■ What the task asks ■
Reprint the full listing exactly.

■ Input data ■
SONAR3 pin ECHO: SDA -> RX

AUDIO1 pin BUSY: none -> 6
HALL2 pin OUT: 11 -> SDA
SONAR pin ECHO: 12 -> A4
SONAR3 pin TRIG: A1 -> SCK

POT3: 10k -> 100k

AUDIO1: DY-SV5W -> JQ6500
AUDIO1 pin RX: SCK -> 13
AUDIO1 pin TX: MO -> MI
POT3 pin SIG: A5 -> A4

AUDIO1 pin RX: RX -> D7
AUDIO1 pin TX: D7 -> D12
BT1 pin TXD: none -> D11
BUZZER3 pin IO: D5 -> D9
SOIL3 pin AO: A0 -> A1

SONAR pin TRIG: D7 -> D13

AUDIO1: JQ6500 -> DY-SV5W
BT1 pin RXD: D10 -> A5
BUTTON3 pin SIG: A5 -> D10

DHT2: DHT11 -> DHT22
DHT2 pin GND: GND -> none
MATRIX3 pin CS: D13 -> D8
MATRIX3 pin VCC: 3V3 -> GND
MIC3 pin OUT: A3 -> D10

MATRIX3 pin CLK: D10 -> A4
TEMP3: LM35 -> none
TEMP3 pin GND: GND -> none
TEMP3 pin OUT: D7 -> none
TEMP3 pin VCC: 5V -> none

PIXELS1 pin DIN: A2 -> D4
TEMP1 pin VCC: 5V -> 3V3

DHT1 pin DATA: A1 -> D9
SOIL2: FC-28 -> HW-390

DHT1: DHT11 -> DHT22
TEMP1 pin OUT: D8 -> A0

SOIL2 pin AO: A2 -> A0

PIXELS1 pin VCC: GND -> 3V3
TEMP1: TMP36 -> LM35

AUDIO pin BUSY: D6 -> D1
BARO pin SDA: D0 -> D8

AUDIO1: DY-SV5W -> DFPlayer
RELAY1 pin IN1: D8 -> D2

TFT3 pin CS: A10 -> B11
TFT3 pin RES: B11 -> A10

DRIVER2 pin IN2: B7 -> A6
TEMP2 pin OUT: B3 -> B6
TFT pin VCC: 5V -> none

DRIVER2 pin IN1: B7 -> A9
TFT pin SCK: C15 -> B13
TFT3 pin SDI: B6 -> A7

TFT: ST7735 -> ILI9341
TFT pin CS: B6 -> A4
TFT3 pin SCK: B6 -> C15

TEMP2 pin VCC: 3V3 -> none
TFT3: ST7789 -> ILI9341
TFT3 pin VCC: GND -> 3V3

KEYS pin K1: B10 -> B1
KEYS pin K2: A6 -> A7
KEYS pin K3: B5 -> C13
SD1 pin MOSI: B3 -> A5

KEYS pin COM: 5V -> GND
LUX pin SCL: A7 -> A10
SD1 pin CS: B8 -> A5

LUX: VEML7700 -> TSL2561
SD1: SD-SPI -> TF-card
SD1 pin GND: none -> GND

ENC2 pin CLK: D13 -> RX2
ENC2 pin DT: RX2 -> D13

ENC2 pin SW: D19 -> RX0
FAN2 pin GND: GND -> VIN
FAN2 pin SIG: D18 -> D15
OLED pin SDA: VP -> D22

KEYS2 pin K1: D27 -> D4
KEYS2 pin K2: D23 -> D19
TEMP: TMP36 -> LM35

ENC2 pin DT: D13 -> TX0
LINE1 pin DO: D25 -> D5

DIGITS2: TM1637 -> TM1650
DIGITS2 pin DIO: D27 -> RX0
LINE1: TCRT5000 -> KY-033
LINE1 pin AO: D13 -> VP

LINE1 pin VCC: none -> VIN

■ Expected answer ■
SONAR3 pin ECHO: SDA -> RX

AUDIO1 pin BUSY: none -> 6
HALL2 pin OUT: 11 -> SDA
SONAR pin ECHO: 12 -> A4
SONAR3 pin TRIG: A1 -> SCK

POT3: 10k -> 100k

AUDIO1: DY-SV5W -> JQ6500
AUDIO1 pin RX: SCK -> 13
AUDIO1 pin TX: MO -> MI
POT3 pin SIG: A5 -> A4

AUDIO1 pin RX: RX -> D7
AUDIO1 pin TX: D7 -> D12
BT1 pin TXD: none -> D11
BUZZER3 pin IO: D5 -> D9
SOIL3 pin AO: A0 -> A1

SONAR pin TRIG: D7 -> D13

AUDIO1: JQ6500 -> DY-SV5W
BT1 pin RXD: D10 -> A5
BUTTON3 pin SIG: A5 -> D10

DHT2: DHT11 -> DHT22
DHT2 pin GND: GND -> none
MATRIX3 pin CS: D13 -> D8
MATRIX3 pin VCC: 3V3 -> GND
MIC3 pin OUT: A3 -> D10

MATRIX3 pin CLK: D10 -> A4
TEMP3: LM35 -> none
TEMP3 pin GND: GND -> none
TEMP3 pin OUT: D7 -> none
TEMP3 pin VCC: 5V -> none

PIXELS1 pin DIN: A2 -> D4
TEMP1 pin VCC: 5V -> 3V3

DHT1 pin DATA: A1 -> D9
SOIL2: FC-28 -> HW-390

DHT1: DHT11 -> DHT22
TEMP1 pin OUT: D8 -> A0

SOIL2 pin AO: A2 -> A0

PIXELS1 pin VCC: GND -> 3V3
TEMP1: TMP36 -> LM35

AUDIO pin BUSY: D6 -> D1
BARO pin SDA: D0 -> D8

AUDIO1: DY-SV5W -> DFPlayer
RELAY1 pin IN1: D8 -> D2

TFT3 pin CS: A10 -> B11
TFT3 pin RES: B11 -> A10

DRIVER2 pin IN2: B7 -> A6
TEMP2 pin OUT: B3 -> B6
TFT pin VCC: 5V -> none

DRIVER2 pin IN1: B7 -> A9
TFT pin SCK: C15 -> B13
TFT3 pin SDI: B6 -> A7

TFT: ST7735 -> ILI9341
TFT pin CS: B6 -> A4
TFT3 pin SCK: B6 -> C15

TEMP2 pin VCC: 3V3 -> none
TFT3: ST7789 -> ILI9341
TFT3 pin VCC: GND -> 3V3

KEYS pin K1: B10 -> B1
KEYS pin K2: A6 -> A7
KEYS pin K3: B5 -> C13
SD1 pin MOSI: B3 -> A5

KEYS pin COM: 5V -> GND
LUX pin SCL: A7 -> A10
SD1 pin CS: B8 -> A5

LUX: VEML7700 -> TSL2561
SD1: SD-SPI -> TF-card
SD1 pin GND: none -> GND

ENC2 pin CLK: D13 -> RX2
ENC2 pin DT: RX2 -> D13

ENC2 pin SW: D19 -> RX0
FAN2 pin GND: GND -> VIN
FAN2 pin SIG: D18 -> D15
OLED pin SDA: VP -> D22

KEYS2 pin K1: D27 -> D4
KEYS2 pin K2: D23 -> D19
TEMP: TMP36 -> LM35

ENC2 pin DT: D13 -> TX0
LINE1 pin DO: D25 -> D5

DIGITS2: TM1637 -> TM1650
DIGITS2 pin DIO: D27 -> RX0
LINE1: TCRT5000 -> KY-033
LINE1 pin AO: D13 -> VP

LINE1 pin VCC: none -> VIN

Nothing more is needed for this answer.